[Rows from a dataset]
"""

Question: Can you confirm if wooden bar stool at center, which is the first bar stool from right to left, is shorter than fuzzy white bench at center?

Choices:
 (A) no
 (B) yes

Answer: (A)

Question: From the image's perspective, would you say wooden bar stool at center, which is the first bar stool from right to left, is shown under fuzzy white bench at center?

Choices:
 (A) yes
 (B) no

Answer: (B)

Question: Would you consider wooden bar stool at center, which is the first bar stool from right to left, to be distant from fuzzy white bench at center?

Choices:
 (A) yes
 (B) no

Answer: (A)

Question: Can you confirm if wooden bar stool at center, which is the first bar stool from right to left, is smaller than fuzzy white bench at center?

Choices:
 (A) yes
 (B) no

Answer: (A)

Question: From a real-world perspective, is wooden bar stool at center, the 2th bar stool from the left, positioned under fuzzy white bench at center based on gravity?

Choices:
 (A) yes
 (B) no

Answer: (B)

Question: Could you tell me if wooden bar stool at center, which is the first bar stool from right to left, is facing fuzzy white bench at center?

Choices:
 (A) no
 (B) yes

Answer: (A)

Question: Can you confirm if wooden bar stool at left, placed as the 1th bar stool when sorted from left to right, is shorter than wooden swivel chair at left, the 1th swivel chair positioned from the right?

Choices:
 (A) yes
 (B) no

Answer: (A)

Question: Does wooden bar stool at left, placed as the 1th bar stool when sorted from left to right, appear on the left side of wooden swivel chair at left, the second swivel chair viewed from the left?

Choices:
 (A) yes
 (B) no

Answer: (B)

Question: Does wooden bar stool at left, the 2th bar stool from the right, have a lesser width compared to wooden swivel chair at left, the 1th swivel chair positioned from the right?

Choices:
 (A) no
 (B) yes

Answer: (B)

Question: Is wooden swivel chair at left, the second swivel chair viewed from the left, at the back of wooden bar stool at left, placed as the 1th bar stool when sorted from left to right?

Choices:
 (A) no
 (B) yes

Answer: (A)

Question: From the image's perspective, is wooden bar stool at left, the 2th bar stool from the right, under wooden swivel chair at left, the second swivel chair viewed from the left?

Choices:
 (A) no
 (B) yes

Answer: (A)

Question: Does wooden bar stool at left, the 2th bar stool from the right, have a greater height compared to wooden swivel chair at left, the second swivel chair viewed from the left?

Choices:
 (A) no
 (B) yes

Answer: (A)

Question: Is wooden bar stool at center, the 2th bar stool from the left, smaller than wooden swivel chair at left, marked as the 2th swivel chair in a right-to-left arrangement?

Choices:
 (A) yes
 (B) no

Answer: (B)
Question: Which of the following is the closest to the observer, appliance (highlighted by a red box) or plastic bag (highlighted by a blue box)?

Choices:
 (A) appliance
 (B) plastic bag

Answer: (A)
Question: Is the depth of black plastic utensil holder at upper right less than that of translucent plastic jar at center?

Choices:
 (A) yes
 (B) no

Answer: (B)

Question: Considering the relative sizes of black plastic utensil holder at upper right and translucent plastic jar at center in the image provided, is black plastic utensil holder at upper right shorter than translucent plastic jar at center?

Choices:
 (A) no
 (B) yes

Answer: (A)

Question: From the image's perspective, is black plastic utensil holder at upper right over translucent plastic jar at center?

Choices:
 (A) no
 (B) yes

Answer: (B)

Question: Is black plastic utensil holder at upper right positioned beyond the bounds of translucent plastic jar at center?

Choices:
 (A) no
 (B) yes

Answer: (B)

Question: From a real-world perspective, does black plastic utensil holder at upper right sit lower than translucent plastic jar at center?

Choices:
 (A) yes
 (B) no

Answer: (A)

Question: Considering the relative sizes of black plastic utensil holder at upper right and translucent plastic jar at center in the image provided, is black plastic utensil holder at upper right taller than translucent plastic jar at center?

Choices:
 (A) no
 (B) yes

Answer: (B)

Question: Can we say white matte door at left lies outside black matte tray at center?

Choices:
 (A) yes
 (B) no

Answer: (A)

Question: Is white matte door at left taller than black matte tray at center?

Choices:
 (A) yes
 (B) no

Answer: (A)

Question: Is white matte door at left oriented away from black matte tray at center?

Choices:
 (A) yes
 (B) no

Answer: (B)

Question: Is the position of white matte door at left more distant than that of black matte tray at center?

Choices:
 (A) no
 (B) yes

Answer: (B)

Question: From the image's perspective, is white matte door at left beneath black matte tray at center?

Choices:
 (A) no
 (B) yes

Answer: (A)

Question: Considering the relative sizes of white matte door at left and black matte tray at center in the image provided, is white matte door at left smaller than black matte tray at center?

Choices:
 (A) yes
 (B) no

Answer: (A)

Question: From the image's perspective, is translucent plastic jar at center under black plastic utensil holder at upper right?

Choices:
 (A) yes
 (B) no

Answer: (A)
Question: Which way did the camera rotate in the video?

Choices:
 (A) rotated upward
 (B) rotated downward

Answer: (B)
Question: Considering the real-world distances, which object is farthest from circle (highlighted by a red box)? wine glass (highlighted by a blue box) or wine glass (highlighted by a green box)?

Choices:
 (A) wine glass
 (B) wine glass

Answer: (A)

"""

• **Work to complete**
Transcribe the lines word for word, beginning at the line that contains "Question: From the image's perspective, is translucent" and stopping after the last line above.

• **Reply to the exercise**
Question: From the image's perspective, is translucent plastic jar at center under black plastic utensil holder at upper right?

Choices:
 (A) yes
 (B) no

Answer: (A)
Question: Which way did the camera rotate in the video?

Choices:
 (A) rotated upward
 (B) rotated downward

Answer: (B)
Question: Considering the real-world distances, which object is farthest from circle (highlighted by a red box)? wine glass (highlighted by a blue box) or wine glass (highlighted by a green box)?

Choices:
 (A) wine glass
 (B) wine glass

Answer: (A)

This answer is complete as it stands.